# Request:
The full set of entries is to be printed exactly, with pictures excluded.
Start of The input
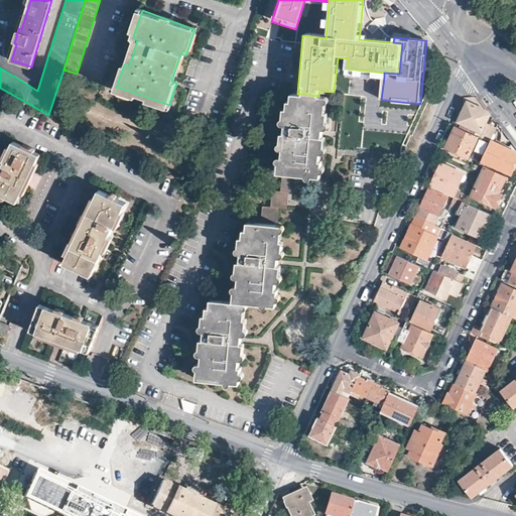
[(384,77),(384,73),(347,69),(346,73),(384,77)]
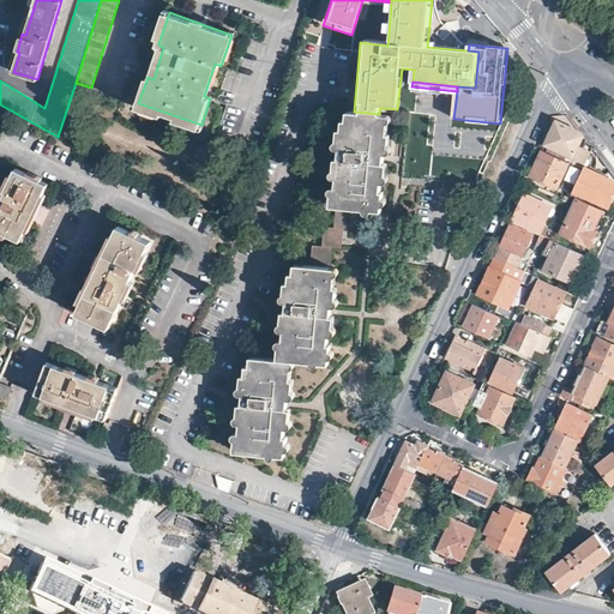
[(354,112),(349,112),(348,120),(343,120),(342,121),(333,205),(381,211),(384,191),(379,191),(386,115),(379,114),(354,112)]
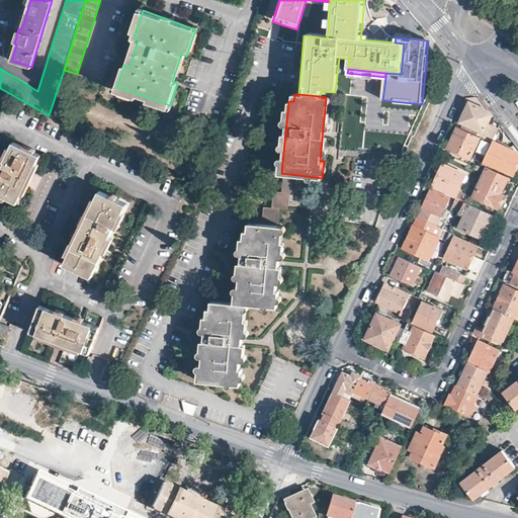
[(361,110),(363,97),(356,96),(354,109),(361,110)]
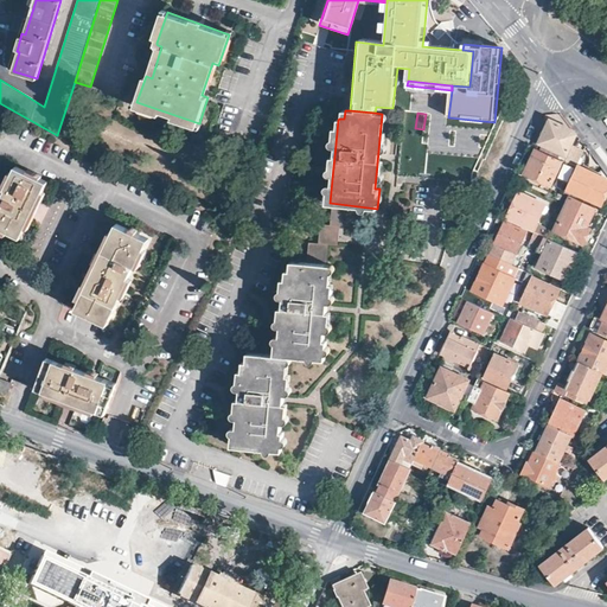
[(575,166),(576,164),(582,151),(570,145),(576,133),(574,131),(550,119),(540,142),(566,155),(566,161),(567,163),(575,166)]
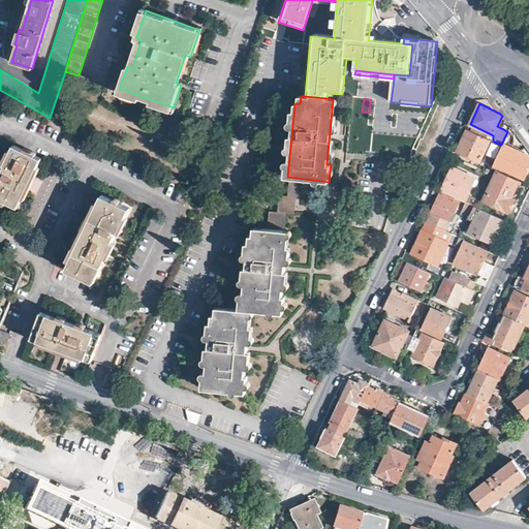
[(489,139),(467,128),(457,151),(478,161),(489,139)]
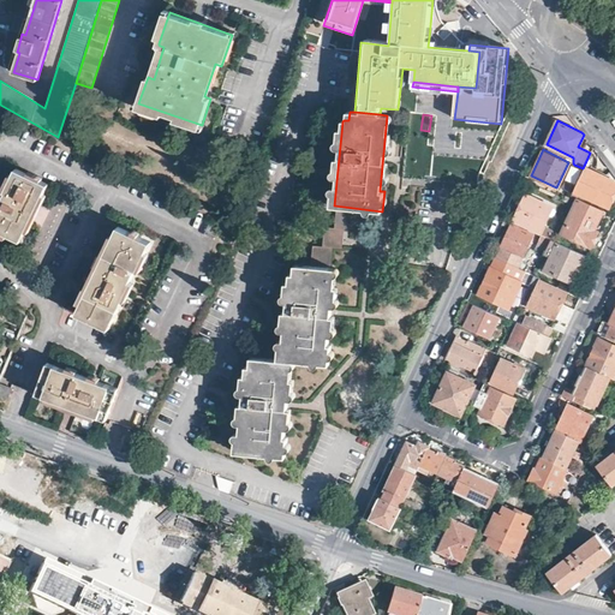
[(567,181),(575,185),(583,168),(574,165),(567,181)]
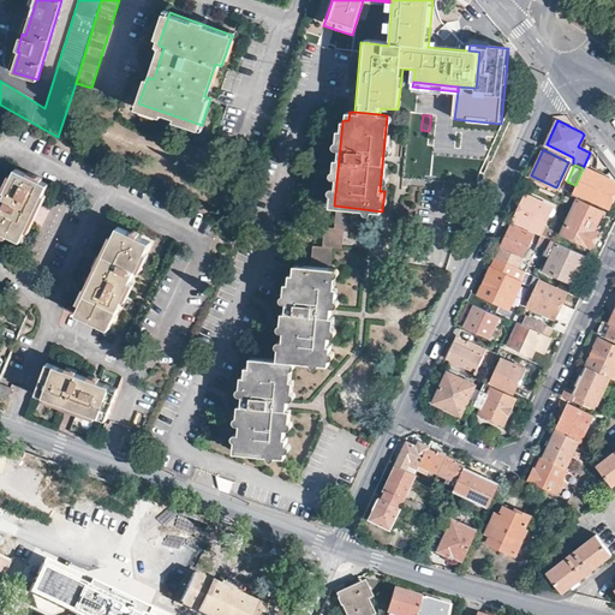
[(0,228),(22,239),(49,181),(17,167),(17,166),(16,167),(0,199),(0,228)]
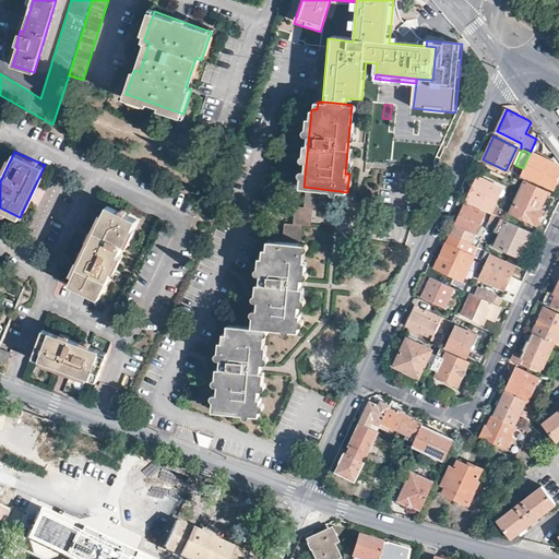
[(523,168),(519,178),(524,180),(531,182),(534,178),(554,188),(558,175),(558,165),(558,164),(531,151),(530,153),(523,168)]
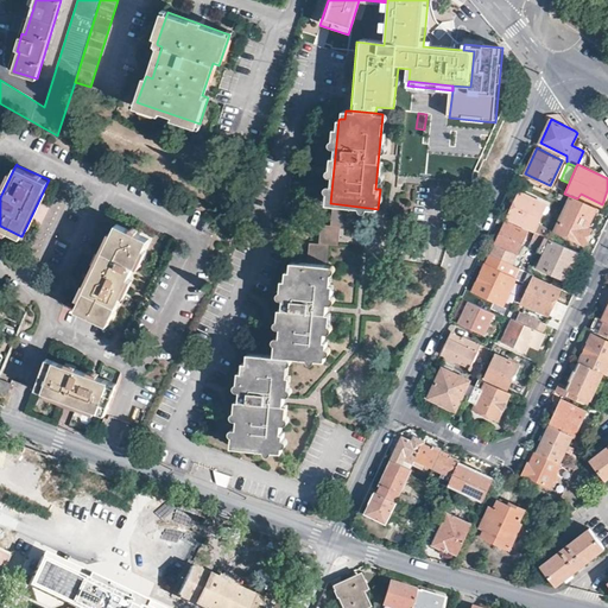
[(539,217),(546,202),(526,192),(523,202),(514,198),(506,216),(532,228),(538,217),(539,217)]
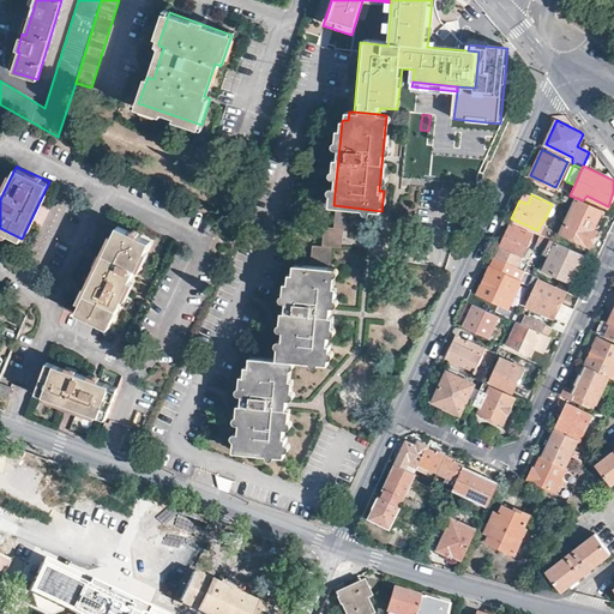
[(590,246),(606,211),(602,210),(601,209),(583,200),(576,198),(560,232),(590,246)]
End of The input
# Solution to the problem:
[(384,77),(384,73),(347,69),(346,73),(384,77)]
[(354,112),(349,112),(348,120),(343,120),(342,121),(333,205),(381,211),(384,191),(379,191),(386,115),(379,114),(354,112)]
[(361,110),(363,97),(356,96),(354,109),(361,110)]
[(575,166),(576,164),(582,151),(570,145),(576,133),(574,131),(550,119),(540,142),(566,155),(566,161),(567,163),(575,166)]
[(489,139),(467,128),(457,151),(478,161),(489,139)]
[(567,181),(575,185),(583,168),(574,165),(567,181)]
[(0,228),(22,239),(49,181),(17,167),(17,166),(16,167),(0,199),(0,228)]
[(523,168),(519,178),(524,180),(531,182),(534,178),(554,188),(558,175),(558,165),(558,164),(531,151),(530,153),(523,168)]
[(539,217),(546,202),(526,192),(523,202),(514,198),(506,216),(532,228),(538,217),(539,217)]
[(590,246),(606,211),(602,210),(601,209),(583,200),(576,198),(560,232),(590,246)]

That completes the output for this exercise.